▶ Required work: Word for word, copy the records and drop the pictures.

▶ Records for processing:
--------

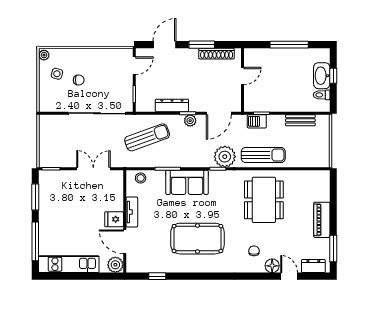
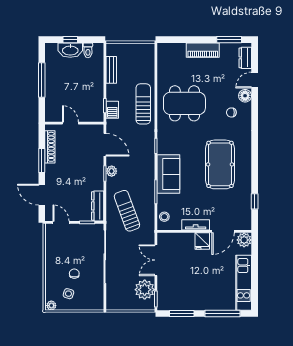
dresser: (172, 105) -> (98, 206), moved
plant: (225, 157) -> (145, 290), moved

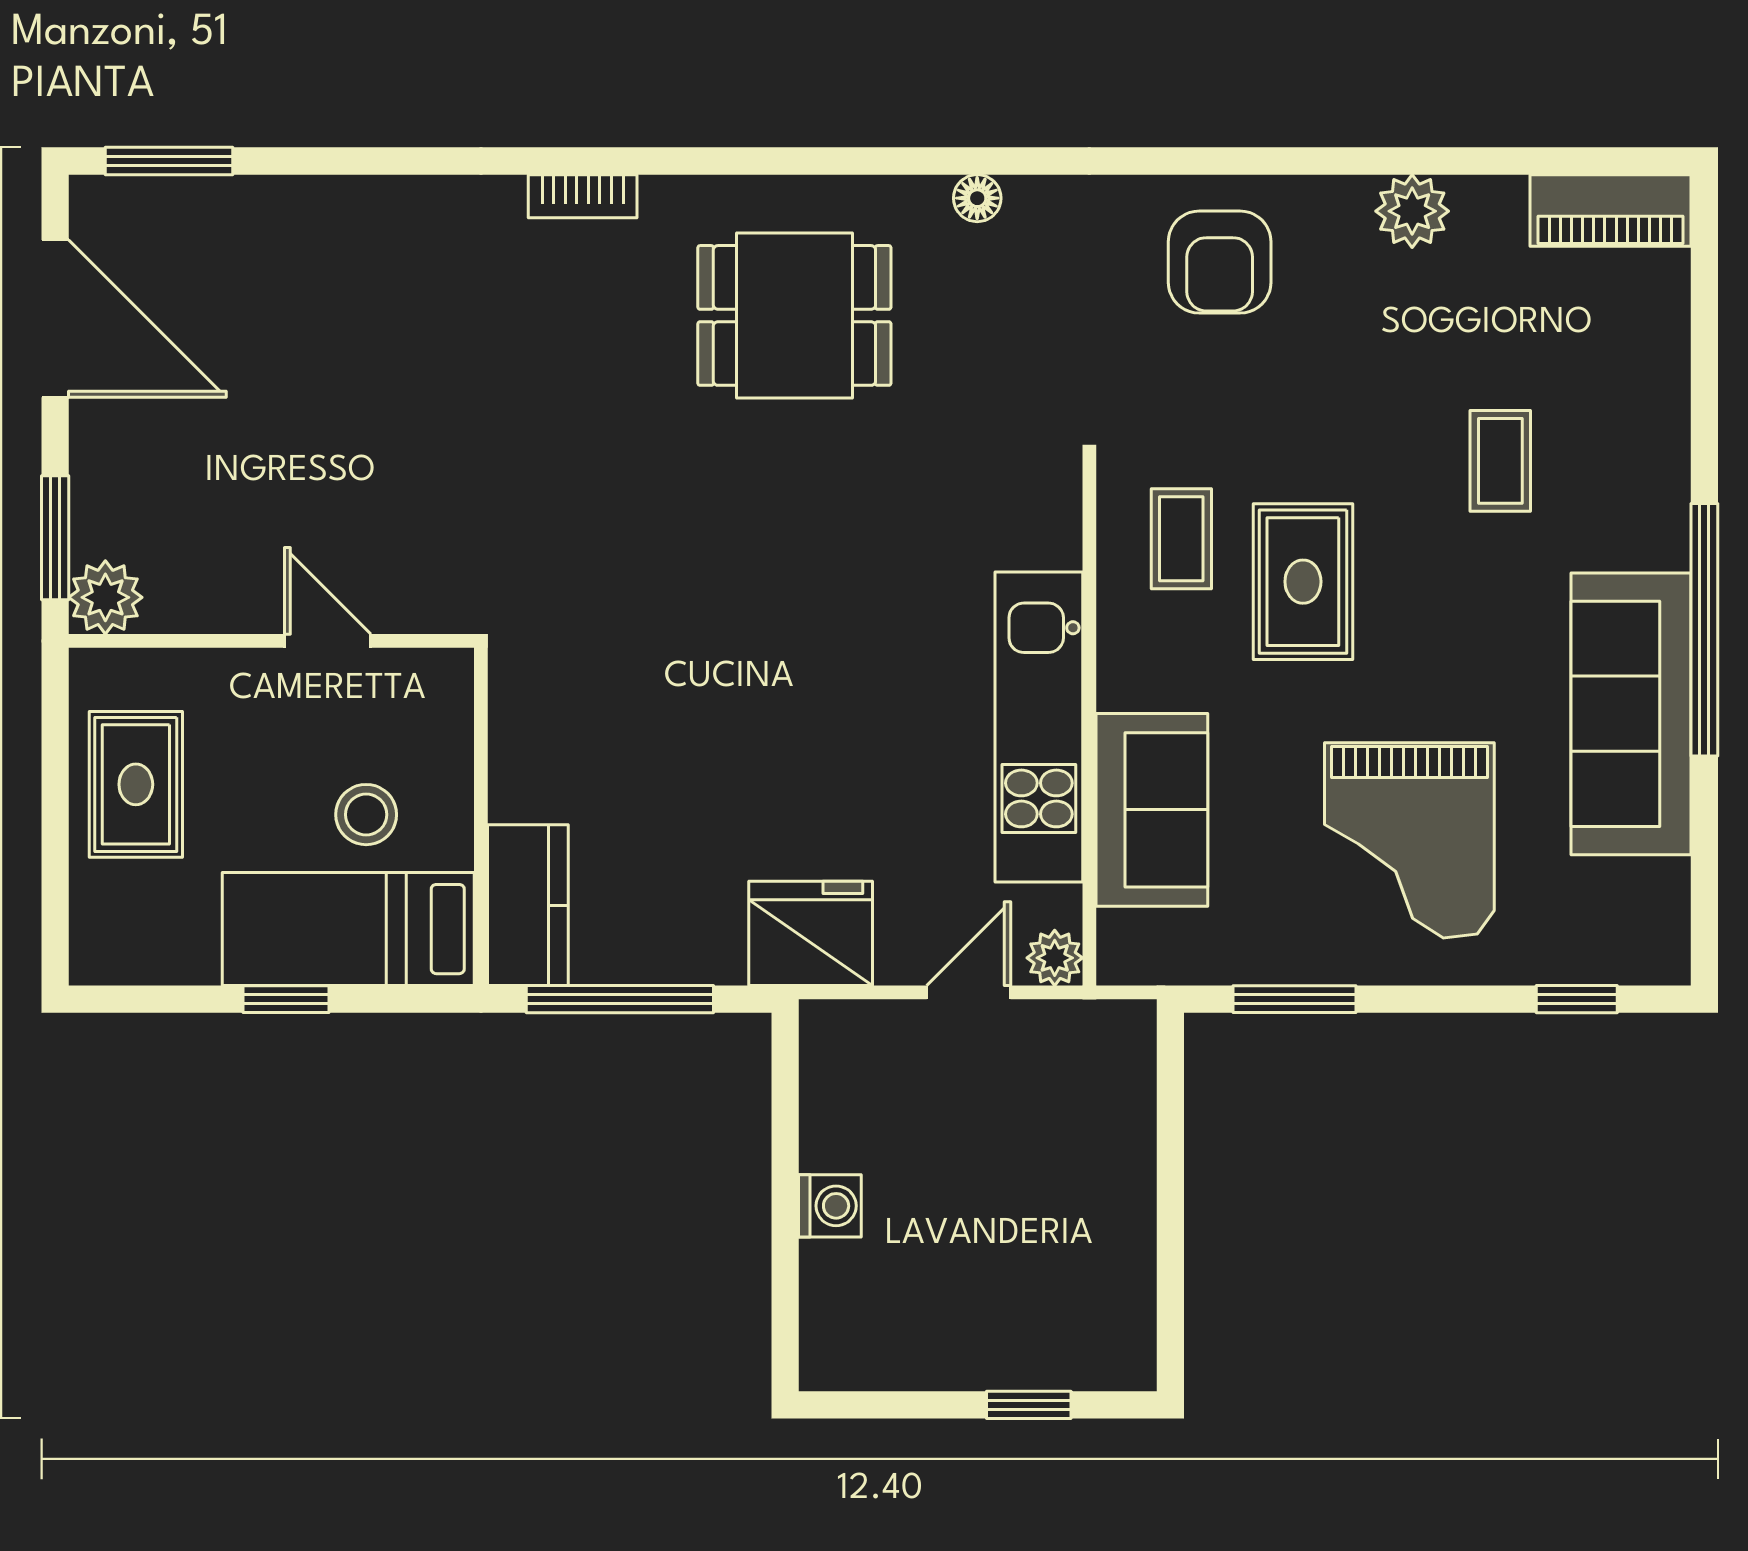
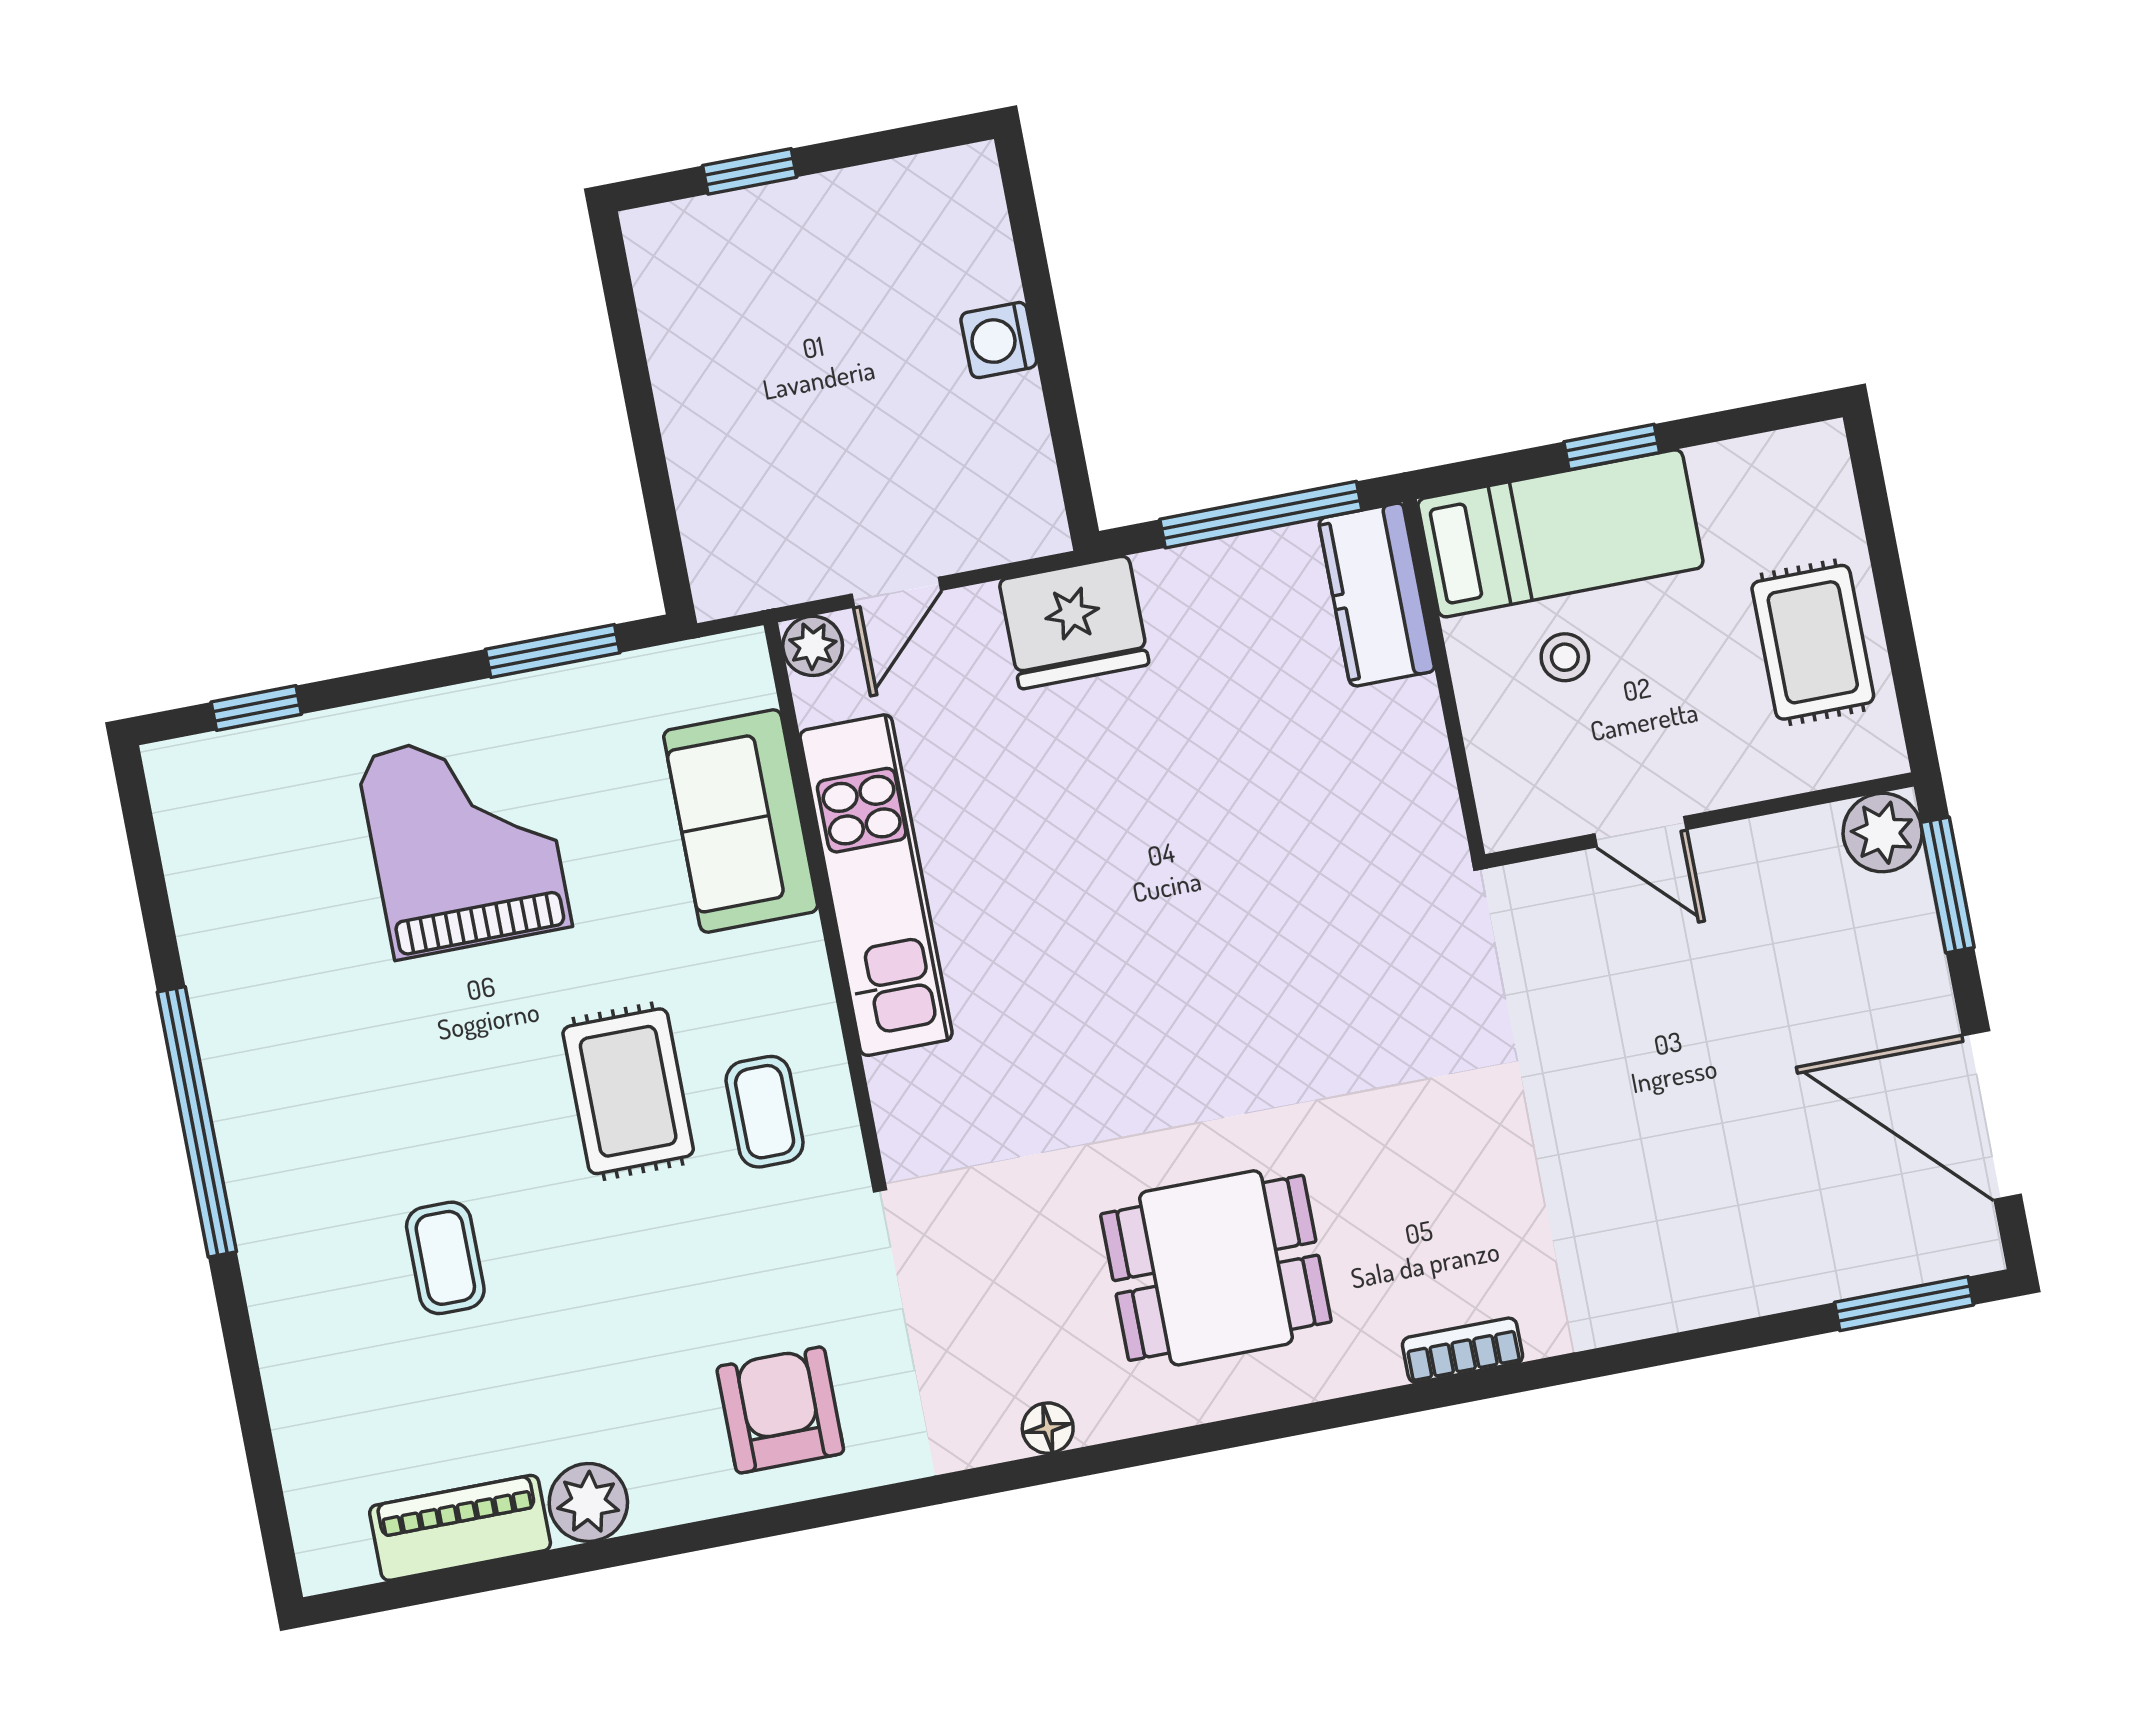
piano: (1611, 210) -> (460, 1528), moved
sofa: (1631, 714) -> (257, 1019), removed
stool: (366, 815) -> (1565, 657), width x0.73, depth x0.73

--------

▶ Solution for this problem:
dresser: (172, 105) -> (98, 206), moved
plant: (225, 157) -> (145, 290), moved

piano: (1611, 210) -> (460, 1528), moved
sofa: (1631, 714) -> (257, 1019), removed
stool: (366, 815) -> (1565, 657), width x0.73, depth x0.73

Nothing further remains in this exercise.